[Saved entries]
------
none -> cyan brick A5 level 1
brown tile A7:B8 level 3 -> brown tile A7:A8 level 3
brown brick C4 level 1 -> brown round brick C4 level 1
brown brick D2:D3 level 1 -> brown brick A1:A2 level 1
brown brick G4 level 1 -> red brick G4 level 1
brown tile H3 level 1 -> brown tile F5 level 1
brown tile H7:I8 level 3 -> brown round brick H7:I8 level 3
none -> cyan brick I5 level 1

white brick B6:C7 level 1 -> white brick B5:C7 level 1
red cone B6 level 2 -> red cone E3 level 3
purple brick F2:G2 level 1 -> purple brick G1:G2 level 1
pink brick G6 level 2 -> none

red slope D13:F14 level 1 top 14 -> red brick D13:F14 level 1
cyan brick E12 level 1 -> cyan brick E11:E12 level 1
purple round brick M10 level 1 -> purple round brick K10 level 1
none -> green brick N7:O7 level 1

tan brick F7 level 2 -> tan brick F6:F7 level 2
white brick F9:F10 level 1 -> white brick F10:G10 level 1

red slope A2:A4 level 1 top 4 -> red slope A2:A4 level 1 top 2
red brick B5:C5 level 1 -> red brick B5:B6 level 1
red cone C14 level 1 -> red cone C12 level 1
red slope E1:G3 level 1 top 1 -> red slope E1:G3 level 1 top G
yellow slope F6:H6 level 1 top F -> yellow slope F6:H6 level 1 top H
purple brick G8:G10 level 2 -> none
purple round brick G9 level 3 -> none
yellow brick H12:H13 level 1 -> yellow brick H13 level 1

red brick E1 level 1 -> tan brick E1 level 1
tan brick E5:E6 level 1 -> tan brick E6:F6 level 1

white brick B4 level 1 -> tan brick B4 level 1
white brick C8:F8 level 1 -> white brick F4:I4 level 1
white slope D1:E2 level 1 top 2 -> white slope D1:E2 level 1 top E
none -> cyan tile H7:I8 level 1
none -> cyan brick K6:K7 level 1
------
▶ EXERCISE DESCRIPTION:
Go through the records above and copy each line exactly.

▶ EXERCISE ANSWER:
none -> cyan brick A5 level 1
brown tile A7:B8 level 3 -> brown tile A7:A8 level 3
brown brick C4 level 1 -> brown round brick C4 level 1
brown brick D2:D3 level 1 -> brown brick A1:A2 level 1
brown brick G4 level 1 -> red brick G4 level 1
brown tile H3 level 1 -> brown tile F5 level 1
brown tile H7:I8 level 3 -> brown round brick H7:I8 level 3
none -> cyan brick I5 level 1

white brick B6:C7 level 1 -> white brick B5:C7 level 1
red cone B6 level 2 -> red cone E3 level 3
purple brick F2:G2 level 1 -> purple brick G1:G2 level 1
pink brick G6 level 2 -> none

red slope D13:F14 level 1 top 14 -> red brick D13:F14 level 1
cyan brick E12 level 1 -> cyan brick E11:E12 level 1
purple round brick M10 level 1 -> purple round brick K10 level 1
none -> green brick N7:O7 level 1

tan brick F7 level 2 -> tan brick F6:F7 level 2
white brick F9:F10 level 1 -> white brick F10:G10 level 1

red slope A2:A4 level 1 top 4 -> red slope A2:A4 level 1 top 2
red brick B5:C5 level 1 -> red brick B5:B6 level 1
red cone C14 level 1 -> red cone C12 level 1
red slope E1:G3 level 1 top 1 -> red slope E1:G3 level 1 top G
yellow slope F6:H6 level 1 top F -> yellow slope F6:H6 level 1 top H
purple brick G8:G10 level 2 -> none
purple round brick G9 level 3 -> none
yellow brick H12:H13 level 1 -> yellow brick H13 level 1

red brick E1 level 1 -> tan brick E1 level 1
tan brick E5:E6 level 1 -> tan brick E6:F6 level 1

white brick B4 level 1 -> tan brick B4 level 1
white brick C8:F8 level 1 -> white brick F4:I4 level 1
white slope D1:E2 level 1 top 2 -> white slope D1:E2 level 1 top E
none -> cyan tile H7:I8 level 1
none -> cyan brick K6:K7 level 1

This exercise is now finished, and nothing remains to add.